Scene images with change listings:
#####

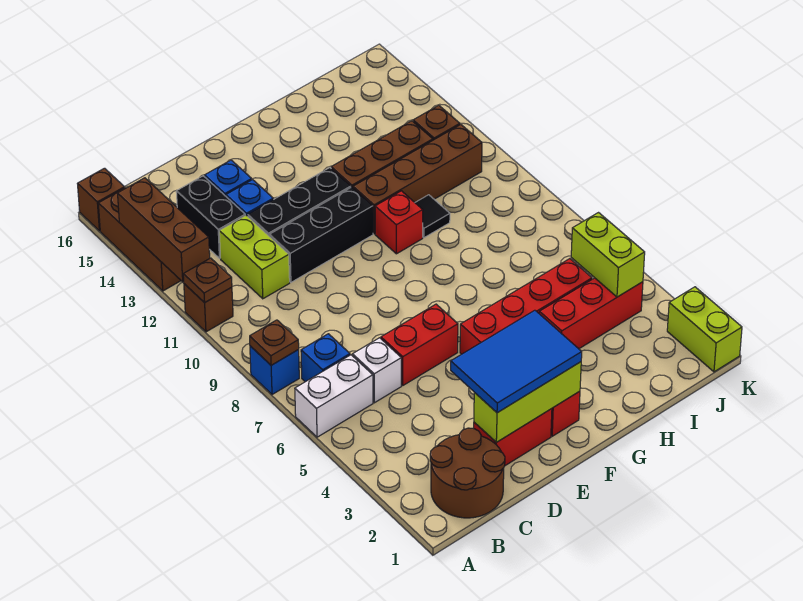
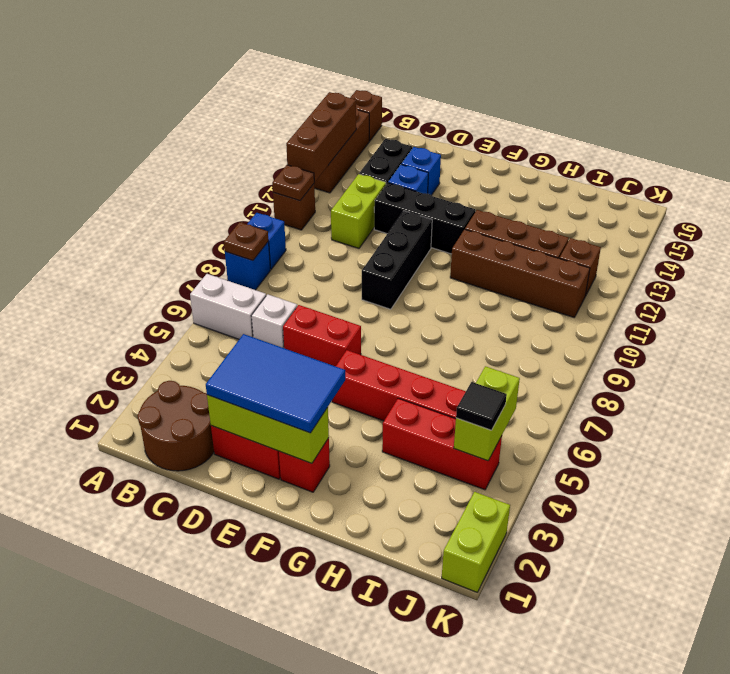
blue brick B7 level 1 -> blue brick A9 level 1
black brick D11:F11 level 1 -> black brick E9:E11 level 1
red brick G10 level 1 -> none
black tile H10 level 1 -> black tile J4 level 3

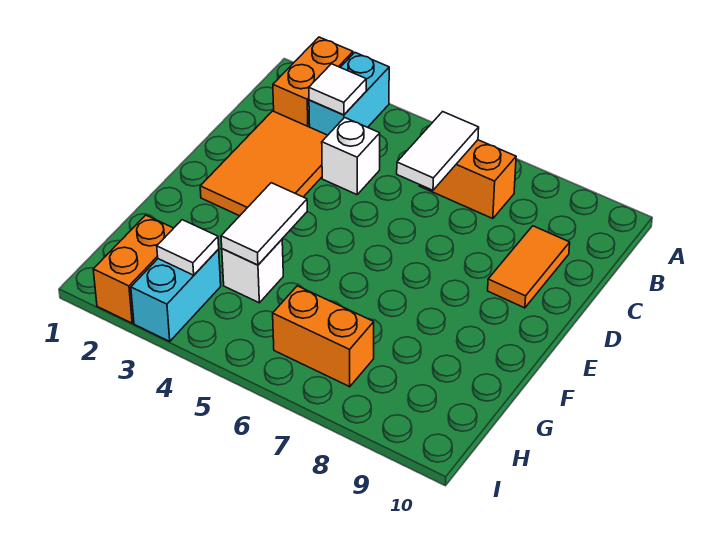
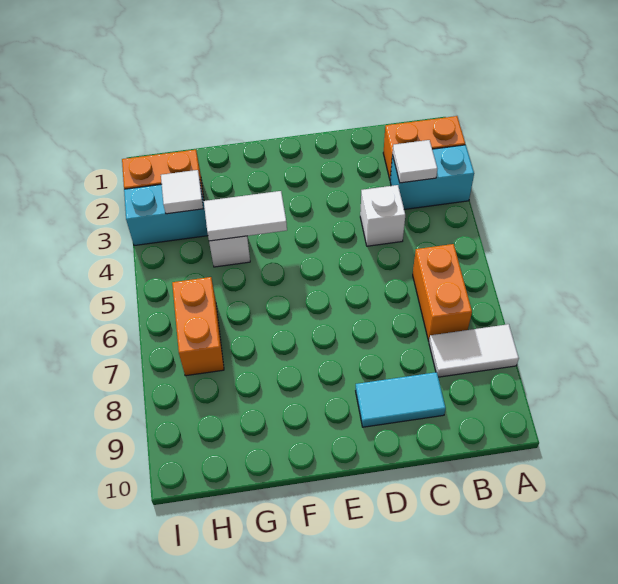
white tile B6:C6 level 2 -> white tile A8:B8 level 1
orange tile C2:E3 level 1 -> none
orange tile C9:D9 level 1 -> cyan tile C9:D9 level 1

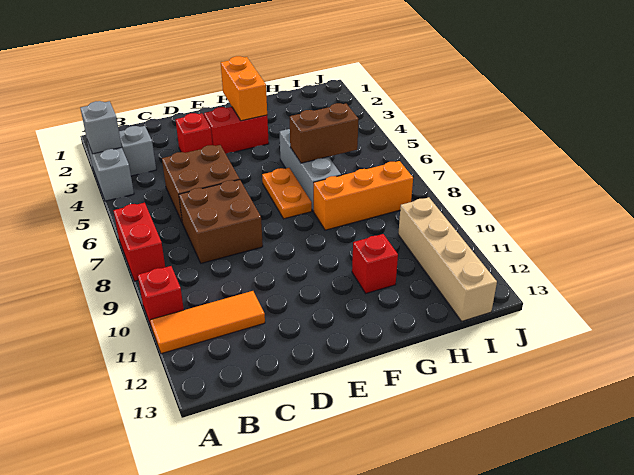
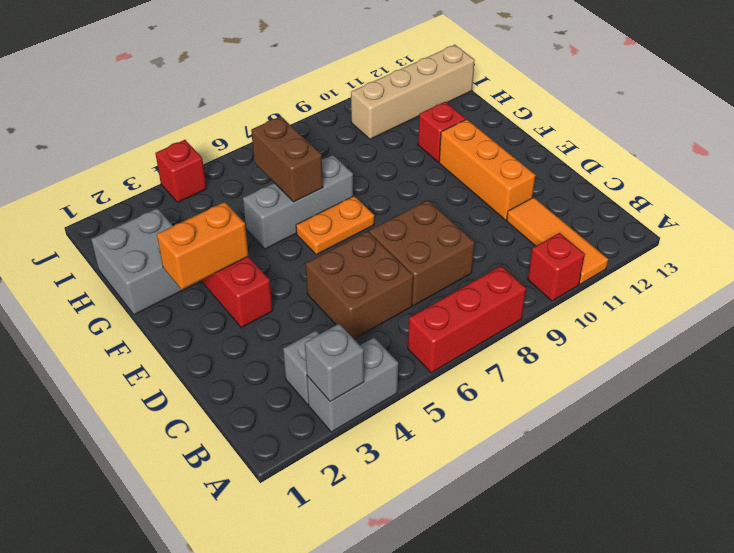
red brick A7:A8 level 1 -> red brick A6:A8 level 1
red brick D3 level 1 -> red brick J4 level 1
none -> grey brick G1:H2 level 1
orange brick G8:I8 level 1 -> orange brick D11:F11 level 1

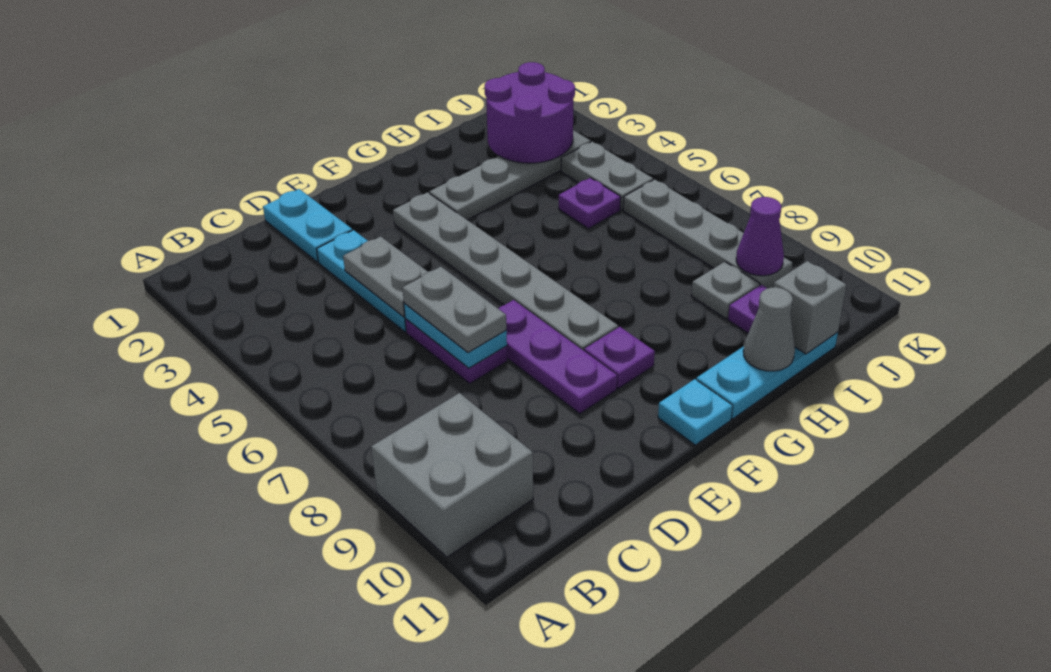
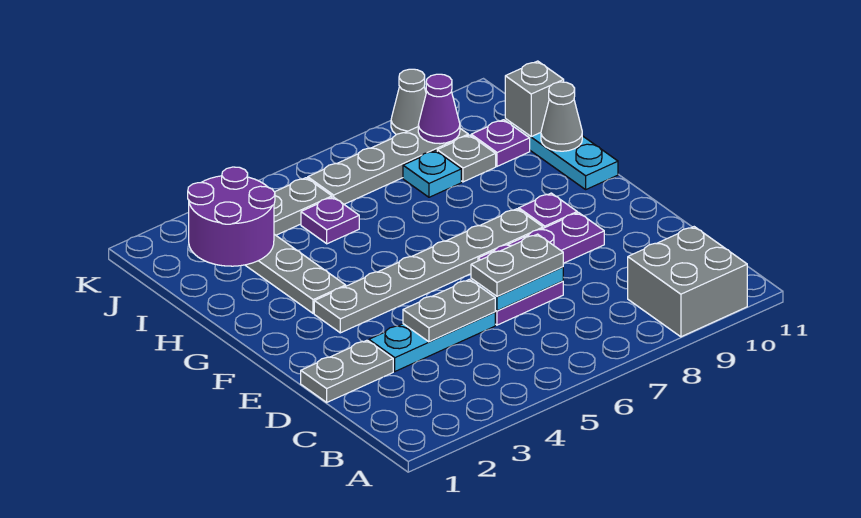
cyan plate D1:D2 level 1 -> grey plate D1:D2 level 1
cyan plate F11 level 1 -> cyan plate I8 level 1
none -> grey cone K9 level 1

#####

> _Exercise objective_: The copy you return must match the records above exactly, minus any images.

> _Answer below_:
blue brick B7 level 1 -> blue brick A9 level 1
black brick D11:F11 level 1 -> black brick E9:E11 level 1
red brick G10 level 1 -> none
black tile H10 level 1 -> black tile J4 level 3

white tile B6:C6 level 2 -> white tile A8:B8 level 1
orange tile C2:E3 level 1 -> none
orange tile C9:D9 level 1 -> cyan tile C9:D9 level 1

red brick A7:A8 level 1 -> red brick A6:A8 level 1
red brick D3 level 1 -> red brick J4 level 1
none -> grey brick G1:H2 level 1
orange brick G8:I8 level 1 -> orange brick D11:F11 level 1

cyan plate D1:D2 level 1 -> grey plate D1:D2 level 1
cyan plate F11 level 1 -> cyan plate I8 level 1
none -> grey cone K9 level 1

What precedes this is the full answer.